**WHAT YOU NEED TO DO**
Copy out the line bearing "R1: 10k (N25, VCC) -> 1.5k (N25, VCC)" and all the lines after it, to the very end of the material below, exactly as written.

** Opening RECORDS PROVIDED block **

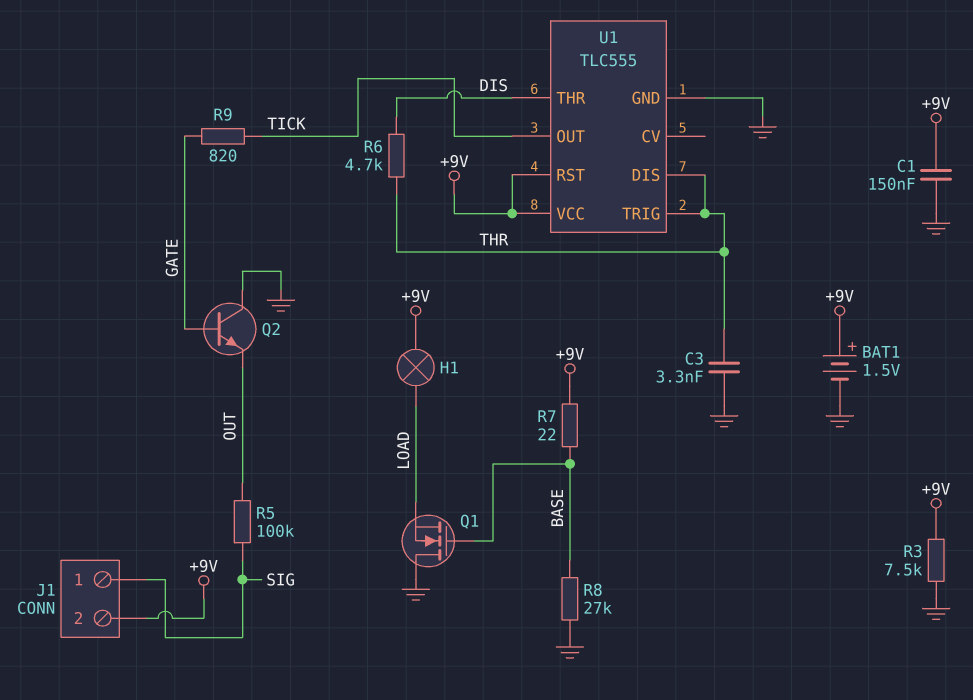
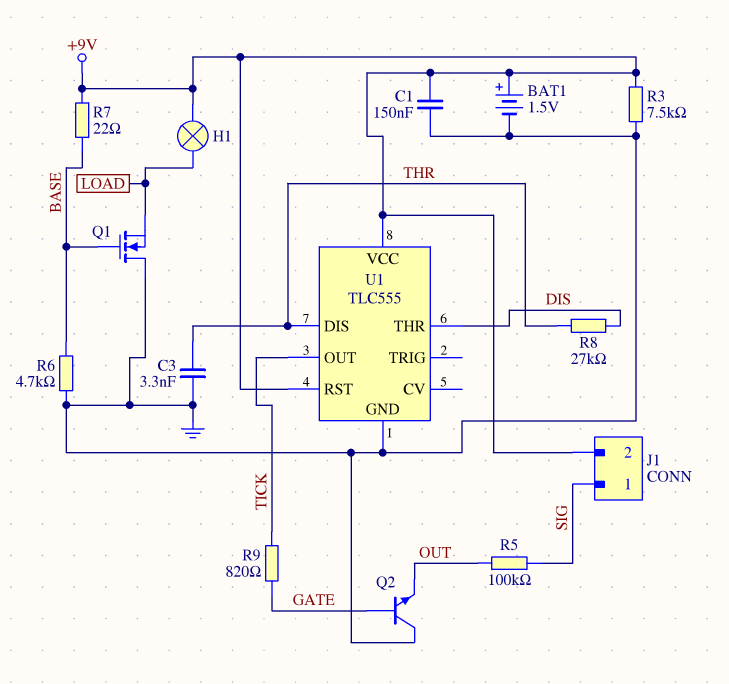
R6: 4.7k (DIS, THR) -> 4.7k (BASE, GND)
R8: 27k (BASE, GND) -> 27k (DIS, THR)
U1 pin TRIG: THR -> none

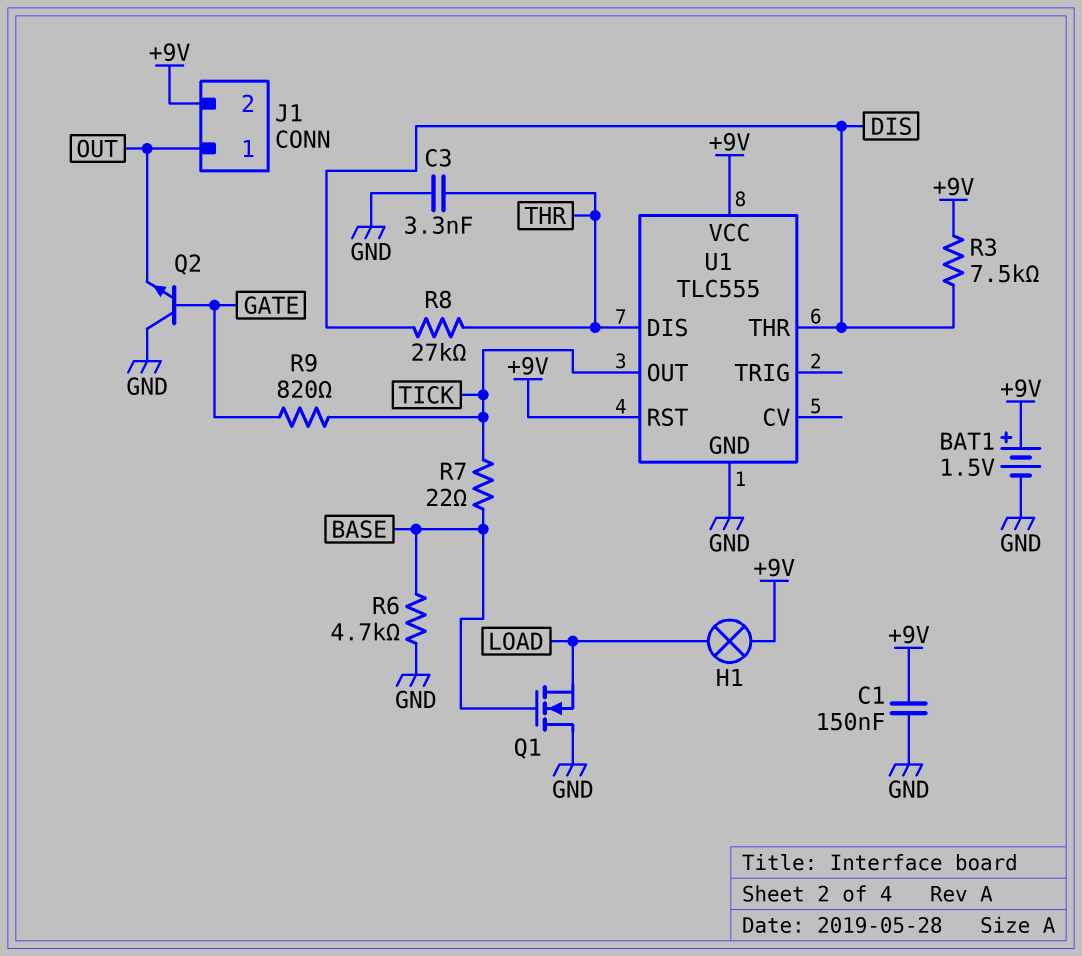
J1 pin 1: SIG -> OUT
R3: 7.5k (+9V, GND) -> 7.5k (+9V, DIS)
R5: 100k (OUT, SIG) -> none
R7: 22 (+9V, BASE) -> 22 (BASE, TICK)

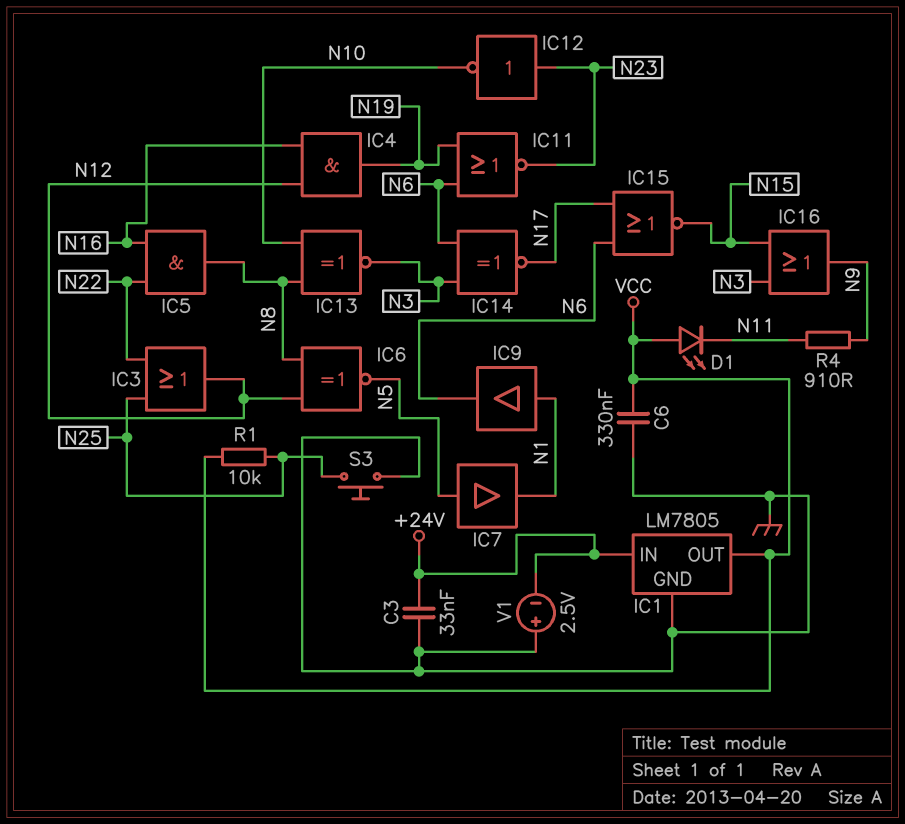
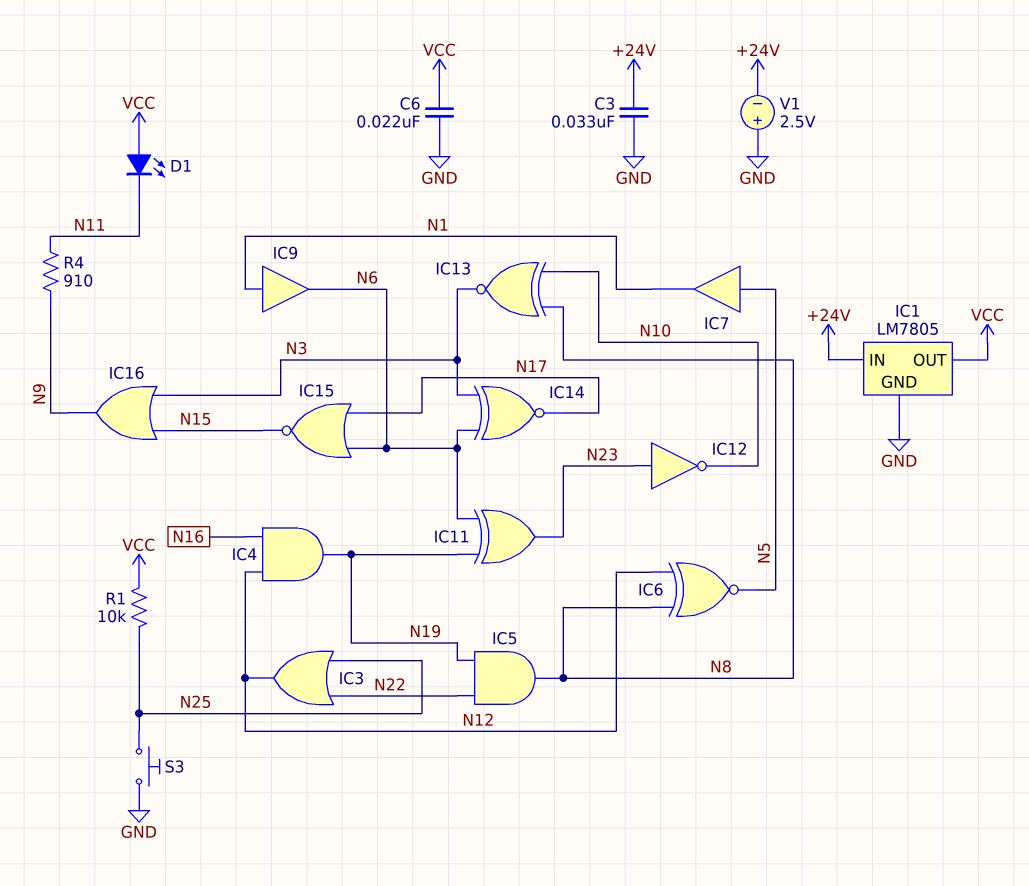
C6: 330nF (GND, VCC) -> 22nF (GND, VCC)
IC5: AND (in N16, in N22, out N8) -> AND (in N19, in N22, out N8)
IC11: NOR (in N6, in N19, out N23) -> XOR (in N6, in N19, out N23)

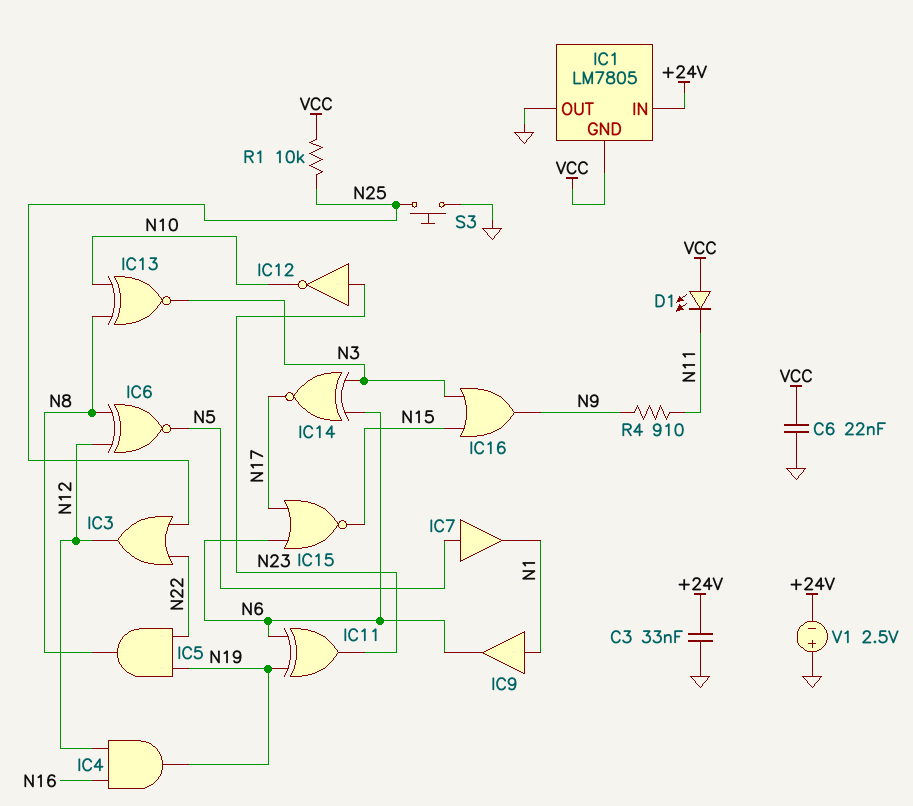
IC1 pin GND: GND -> VCC
IC1 pin OUT: VCC -> GND

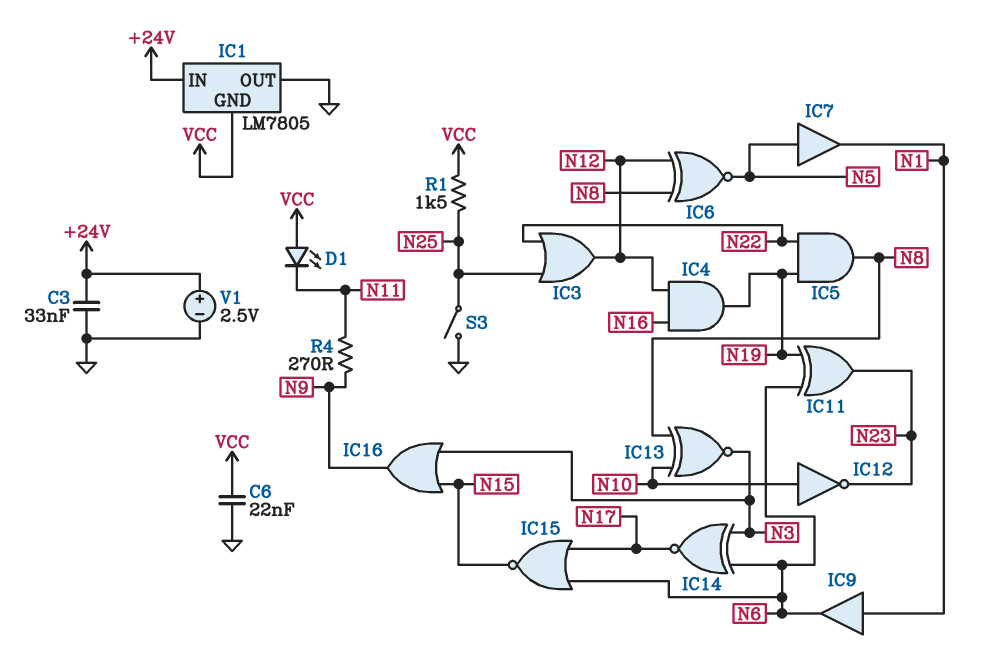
IC12: NOT (in N23, out N10) -> NOT (in N10, out N23)
R1: 10k (N25, VCC) -> 1.5k (N25, VCC)
R4: 910 (N9, N11) -> 270 (N9, N11)
S3: button (GND, N25) -> switch (GND, N25)
V1: 2.5V (plus GND, minus +24V) -> 2.5V (plus +24V, minus GND)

** Closing RECORDS PROVIDED block **

**EXERCISE RESULT**
R1: 10k (N25, VCC) -> 1.5k (N25, VCC)
R4: 910 (N9, N11) -> 270 (N9, N11)
S3: button (GND, N25) -> switch (GND, N25)
V1: 2.5V (plus GND, minus +24V) -> 2.5V (plus +24V, minus GND)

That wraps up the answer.